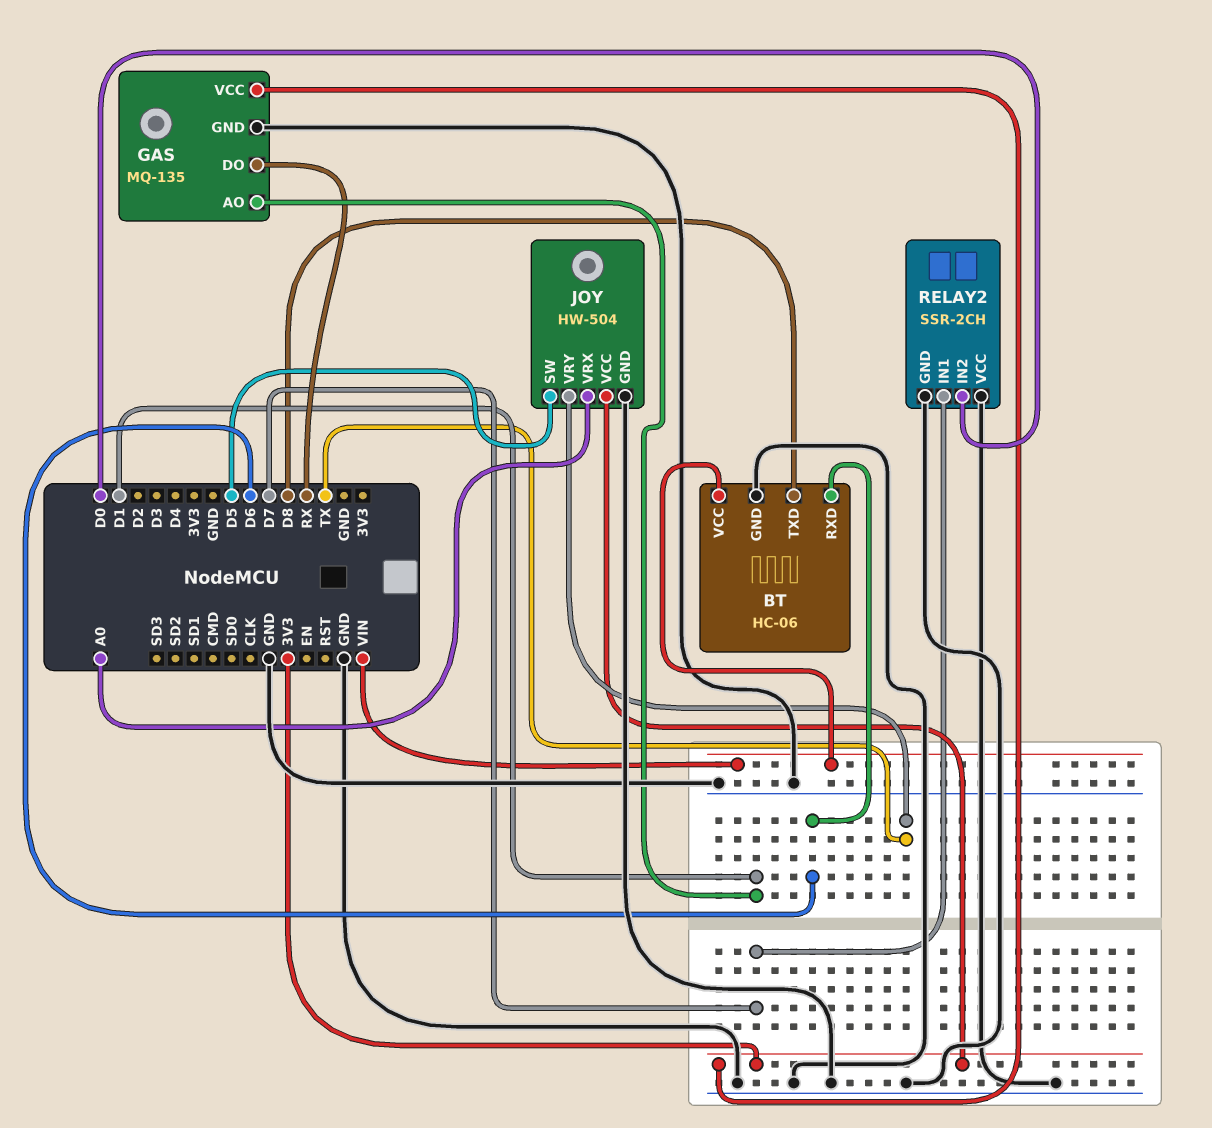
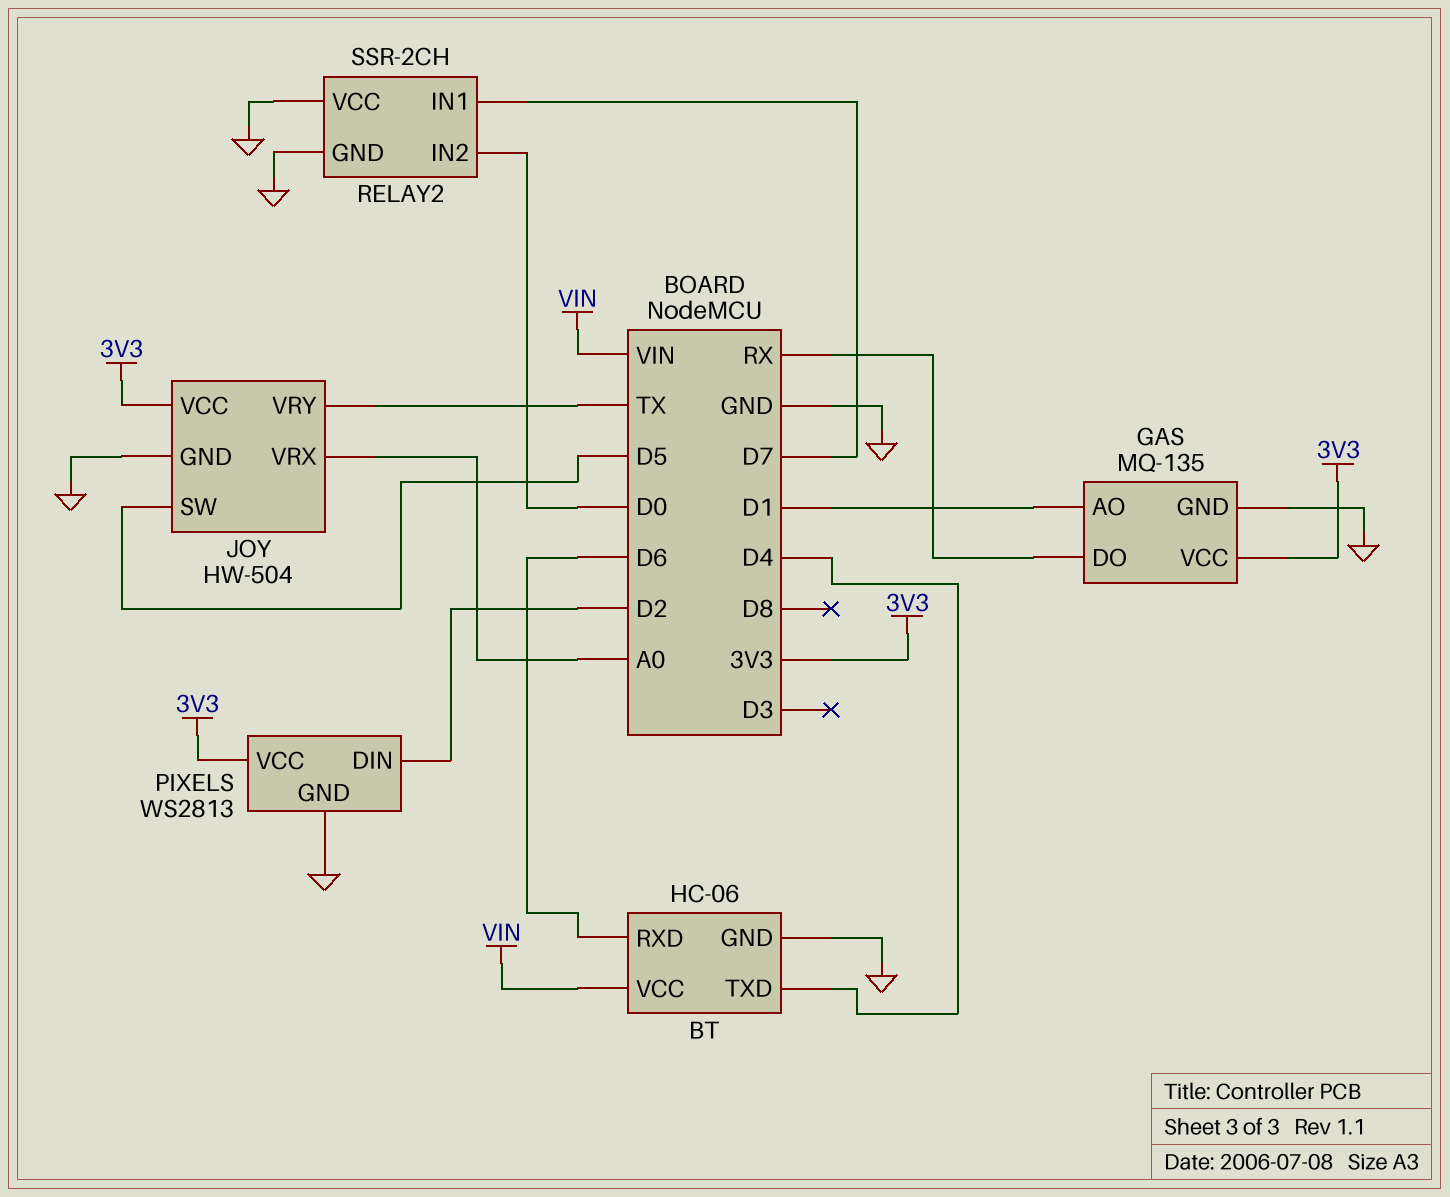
BT pin TXD: D8 -> D4
PIXELS: none -> WS2813
PIXELS pin DIN: none -> D2
PIXELS pin GND: none -> GND
PIXELS pin VCC: none -> 3V3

——————

• _Work order_: Lines holding the word "none" should be copied from the entries above.

• _The answer_:
PIXELS: none -> WS2813
PIXELS pin DIN: none -> D2
PIXELS pin GND: none -> GND
PIXELS pin VCC: none -> 3V3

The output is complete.